What this task involves
Keep only the lines from the start of the data through the line containing "brown egg [434,308,466,343]", and output them exactly.

Available records
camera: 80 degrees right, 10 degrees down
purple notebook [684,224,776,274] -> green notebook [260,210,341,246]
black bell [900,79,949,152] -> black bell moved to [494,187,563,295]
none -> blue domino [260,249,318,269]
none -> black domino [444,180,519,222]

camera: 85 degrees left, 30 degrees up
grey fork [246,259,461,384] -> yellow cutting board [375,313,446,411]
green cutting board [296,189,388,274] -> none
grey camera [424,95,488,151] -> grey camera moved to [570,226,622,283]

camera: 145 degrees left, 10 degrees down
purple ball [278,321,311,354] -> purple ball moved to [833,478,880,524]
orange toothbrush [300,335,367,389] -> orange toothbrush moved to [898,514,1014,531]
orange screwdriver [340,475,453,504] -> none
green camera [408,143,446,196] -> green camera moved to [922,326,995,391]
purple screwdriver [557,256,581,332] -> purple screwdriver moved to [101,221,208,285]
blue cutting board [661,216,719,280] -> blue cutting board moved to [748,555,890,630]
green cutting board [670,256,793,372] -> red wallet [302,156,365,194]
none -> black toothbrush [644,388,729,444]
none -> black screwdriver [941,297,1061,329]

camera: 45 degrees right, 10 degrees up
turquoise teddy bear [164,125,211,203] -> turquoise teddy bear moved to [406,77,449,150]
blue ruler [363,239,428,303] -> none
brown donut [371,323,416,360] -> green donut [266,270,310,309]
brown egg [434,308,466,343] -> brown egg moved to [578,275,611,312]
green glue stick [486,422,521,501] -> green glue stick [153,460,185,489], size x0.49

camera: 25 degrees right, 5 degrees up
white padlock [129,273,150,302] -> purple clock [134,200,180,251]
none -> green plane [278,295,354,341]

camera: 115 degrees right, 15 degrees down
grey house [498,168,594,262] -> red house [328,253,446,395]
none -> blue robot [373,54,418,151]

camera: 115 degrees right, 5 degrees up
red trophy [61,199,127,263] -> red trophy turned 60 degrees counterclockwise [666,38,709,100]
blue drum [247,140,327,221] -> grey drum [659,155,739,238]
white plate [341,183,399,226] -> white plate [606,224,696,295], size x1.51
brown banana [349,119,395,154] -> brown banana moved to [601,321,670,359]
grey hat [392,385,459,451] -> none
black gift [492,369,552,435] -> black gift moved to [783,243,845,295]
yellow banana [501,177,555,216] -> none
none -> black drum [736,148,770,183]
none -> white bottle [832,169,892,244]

Task result
camera: 80 degrees right, 10 degrees down
purple notebook [684,224,776,274] -> green notebook [260,210,341,246]
black bell [900,79,949,152] -> black bell moved to [494,187,563,295]
none -> blue domino [260,249,318,269]
none -> black domino [444,180,519,222]

camera: 85 degrees left, 30 degrees up
grey fork [246,259,461,384] -> yellow cutting board [375,313,446,411]
green cutting board [296,189,388,274] -> none
grey camera [424,95,488,151] -> grey camera moved to [570,226,622,283]

camera: 145 degrees left, 10 degrees down
purple ball [278,321,311,354] -> purple ball moved to [833,478,880,524]
orange toothbrush [300,335,367,389] -> orange toothbrush moved to [898,514,1014,531]
orange screwdriver [340,475,453,504] -> none
green camera [408,143,446,196] -> green camera moved to [922,326,995,391]
purple screwdriver [557,256,581,332] -> purple screwdriver moved to [101,221,208,285]
blue cutting board [661,216,719,280] -> blue cutting board moved to [748,555,890,630]
green cutting board [670,256,793,372] -> red wallet [302,156,365,194]
none -> black toothbrush [644,388,729,444]
none -> black screwdriver [941,297,1061,329]

camera: 45 degrees right, 10 degrees up
turquoise teddy bear [164,125,211,203] -> turquoise teddy bear moved to [406,77,449,150]
blue ruler [363,239,428,303] -> none
brown donut [371,323,416,360] -> green donut [266,270,310,309]
brown egg [434,308,466,343] -> brown egg moved to [578,275,611,312]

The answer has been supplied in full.